**EXERCISE BRIEF**.
Report every line from the material that contains the word "blue".

**GIVEN RECORDS**.
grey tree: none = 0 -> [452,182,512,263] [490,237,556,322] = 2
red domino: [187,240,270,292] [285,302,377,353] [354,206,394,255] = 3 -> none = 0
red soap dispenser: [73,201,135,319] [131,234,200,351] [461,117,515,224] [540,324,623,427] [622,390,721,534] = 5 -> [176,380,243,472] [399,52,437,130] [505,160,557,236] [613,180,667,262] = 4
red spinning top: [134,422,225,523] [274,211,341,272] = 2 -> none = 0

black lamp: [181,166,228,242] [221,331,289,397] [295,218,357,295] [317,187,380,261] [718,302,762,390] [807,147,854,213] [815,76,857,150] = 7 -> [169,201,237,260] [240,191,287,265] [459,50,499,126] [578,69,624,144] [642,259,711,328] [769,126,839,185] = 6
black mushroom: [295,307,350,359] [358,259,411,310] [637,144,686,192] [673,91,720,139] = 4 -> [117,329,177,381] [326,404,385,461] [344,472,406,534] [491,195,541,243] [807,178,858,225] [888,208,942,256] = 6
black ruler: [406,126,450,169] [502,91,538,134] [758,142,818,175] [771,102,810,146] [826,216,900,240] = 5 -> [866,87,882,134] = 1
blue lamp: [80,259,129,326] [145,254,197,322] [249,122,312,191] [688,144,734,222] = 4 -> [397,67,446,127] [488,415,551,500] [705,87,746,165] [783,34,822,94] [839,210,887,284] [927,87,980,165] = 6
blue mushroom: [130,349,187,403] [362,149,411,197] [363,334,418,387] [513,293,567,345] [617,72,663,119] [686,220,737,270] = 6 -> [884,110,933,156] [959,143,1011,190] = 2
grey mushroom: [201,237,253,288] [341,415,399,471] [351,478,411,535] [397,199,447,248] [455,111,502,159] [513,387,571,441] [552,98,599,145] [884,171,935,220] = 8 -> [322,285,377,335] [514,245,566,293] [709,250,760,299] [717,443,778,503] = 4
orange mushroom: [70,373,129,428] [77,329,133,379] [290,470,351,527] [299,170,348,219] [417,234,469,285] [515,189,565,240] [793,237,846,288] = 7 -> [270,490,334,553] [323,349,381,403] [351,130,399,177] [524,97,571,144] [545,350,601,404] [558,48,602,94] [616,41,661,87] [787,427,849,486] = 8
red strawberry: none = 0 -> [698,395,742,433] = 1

**WORKED SOLUTION**.
blue lamp: [80,259,129,326] [145,254,197,322] [249,122,312,191] [688,144,734,222] = 4 -> [397,67,446,127] [488,415,551,500] [705,87,746,165] [783,34,822,94] [839,210,887,284] [927,87,980,165] = 6
blue mushroom: [130,349,187,403] [362,149,411,197] [363,334,418,387] [513,293,567,345] [617,72,663,119] [686,220,737,270] = 6 -> [884,110,933,156] [959,143,1011,190] = 2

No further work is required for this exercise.